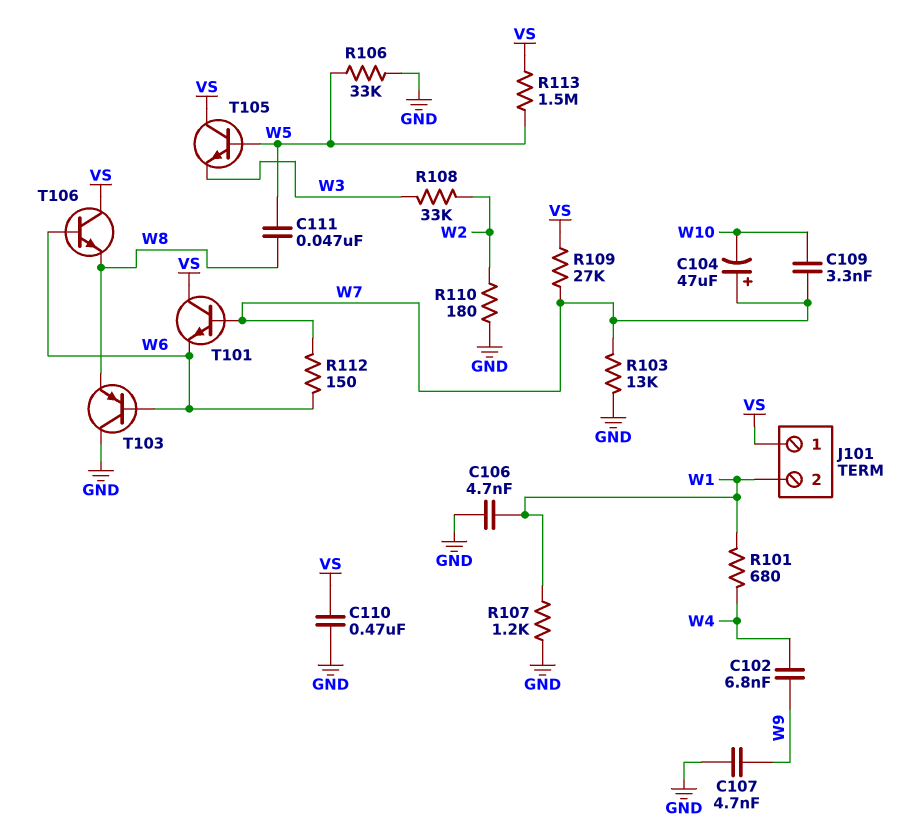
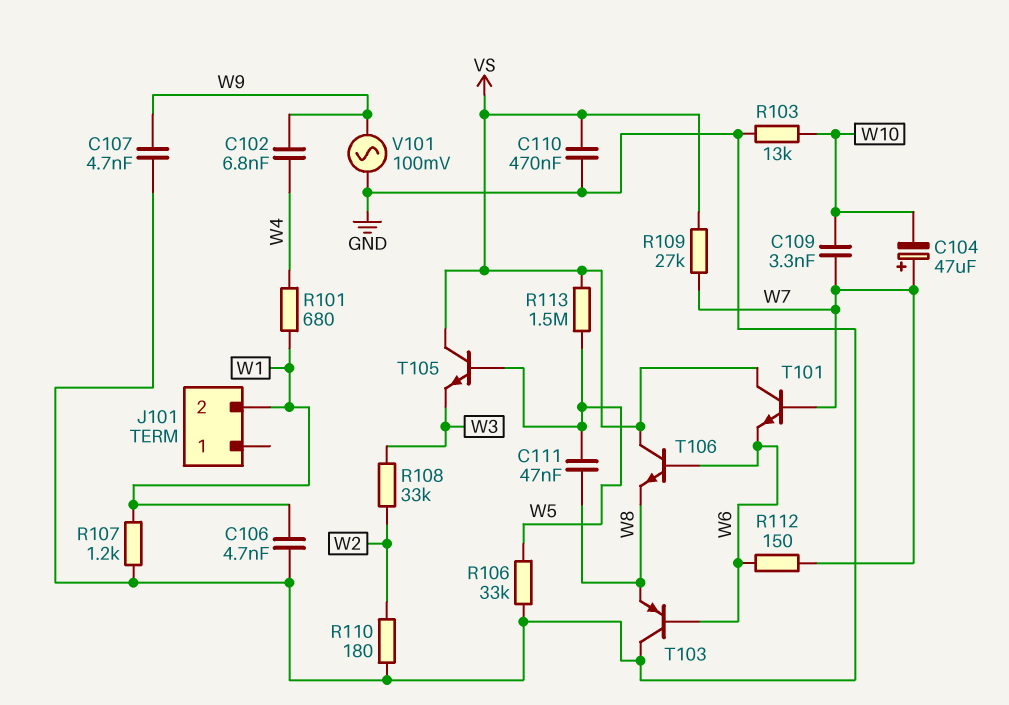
J101 pin 1: VS -> none
R103: 13k (GND, W7) -> 13k (GND, W10)
V101: none -> AC 100mV (GND, W9)

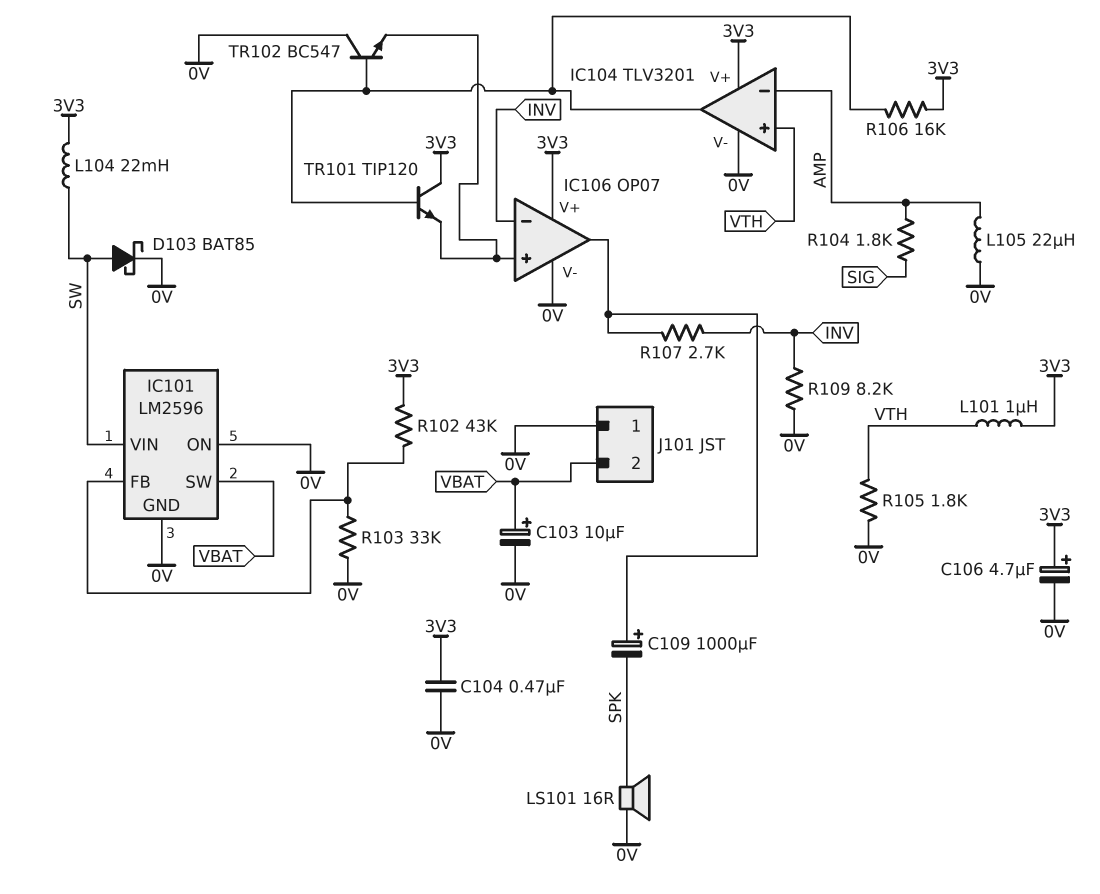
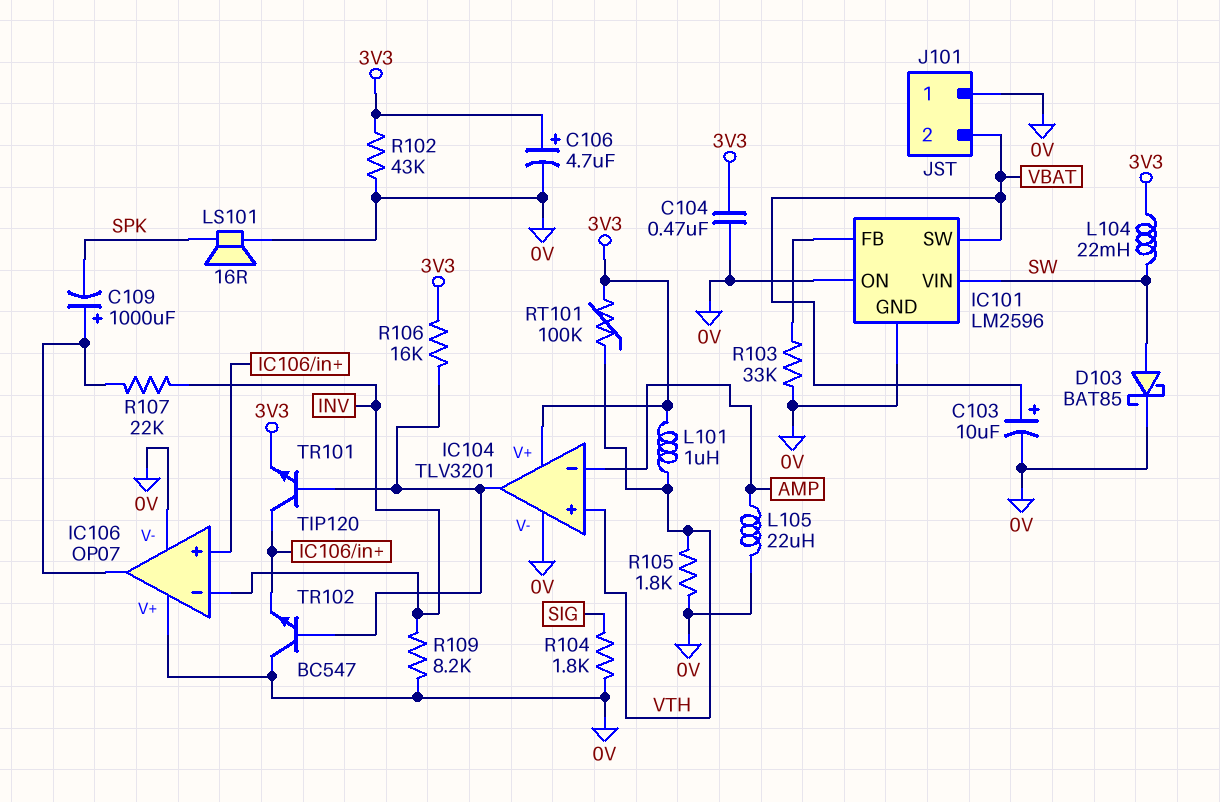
IC106 pin V+: 3V3 -> 0V
R102: 43k (3V3, IC101/FB) -> 43k (0V, 3V3)
R104: 1.8k (AMP, SIG) -> 1.8k (0V, SIG)
R107: 2.7k (IC106/out, INV) -> 22k (IC106/out, INV)
RT101: none -> 100k (3V3, VTH)
TR101: NPN TIP120 (B IC104/out, C 3V3, E IC106/in+) -> NPN TIP120 (B IC104/out, C IC106/in+, E 3V3)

------------

## [WHAT IS EXPECTED]
If a line in the entries above holds the word "none", count it; then report the total alone.

## [RESULT FOR THIS TASK]
3